TASK:
Skip the pictures. Give all the data again exactly.

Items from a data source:
________________

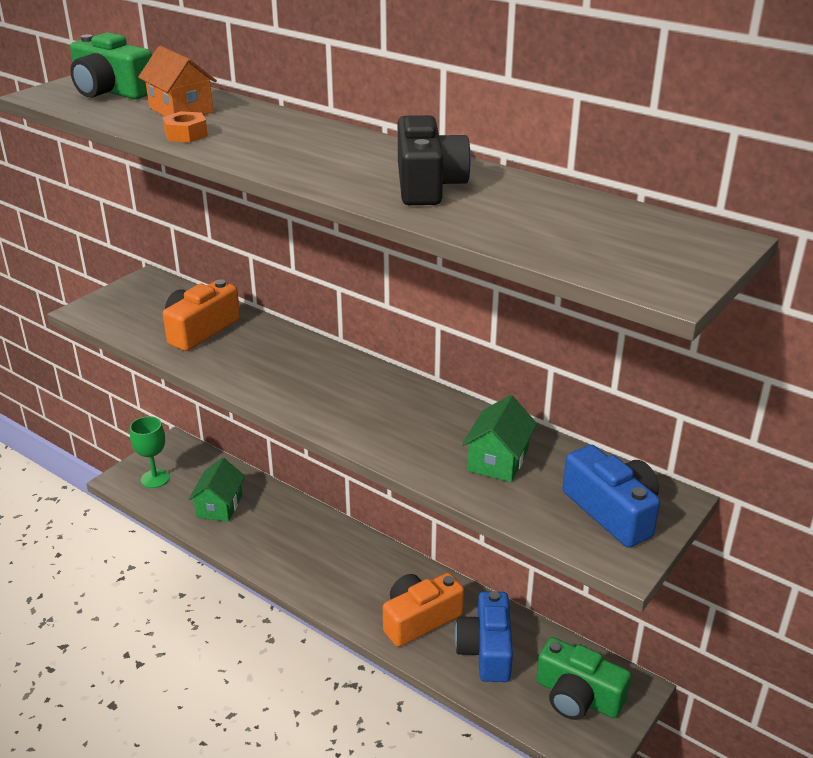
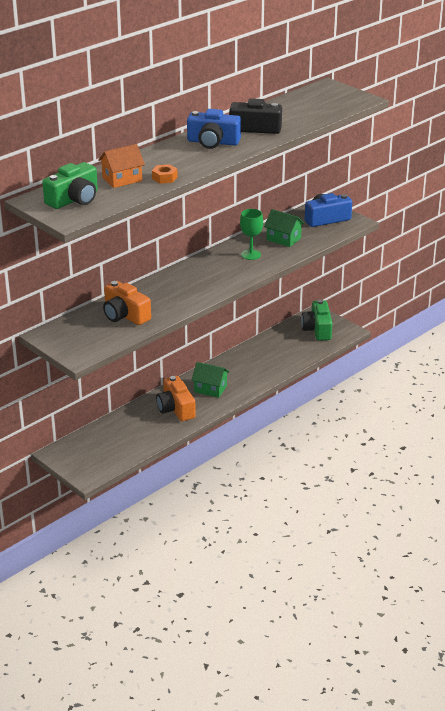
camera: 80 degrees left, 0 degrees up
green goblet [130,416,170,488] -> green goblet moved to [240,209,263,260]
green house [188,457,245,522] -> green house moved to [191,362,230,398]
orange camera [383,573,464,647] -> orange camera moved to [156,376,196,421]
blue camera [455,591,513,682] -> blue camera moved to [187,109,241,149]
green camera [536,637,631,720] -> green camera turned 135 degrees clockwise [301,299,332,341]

________________

ANSWER TO THIS TASK:
camera: 80 degrees left, 0 degrees up
green goblet [130,416,170,488] -> green goblet moved to [240,209,263,260]
green house [188,457,245,522] -> green house moved to [191,362,230,398]
orange camera [383,573,464,647] -> orange camera moved to [156,376,196,421]
blue camera [455,591,513,682] -> blue camera moved to [187,109,241,149]
green camera [536,637,631,720] -> green camera turned 135 degrees clockwise [301,299,332,341]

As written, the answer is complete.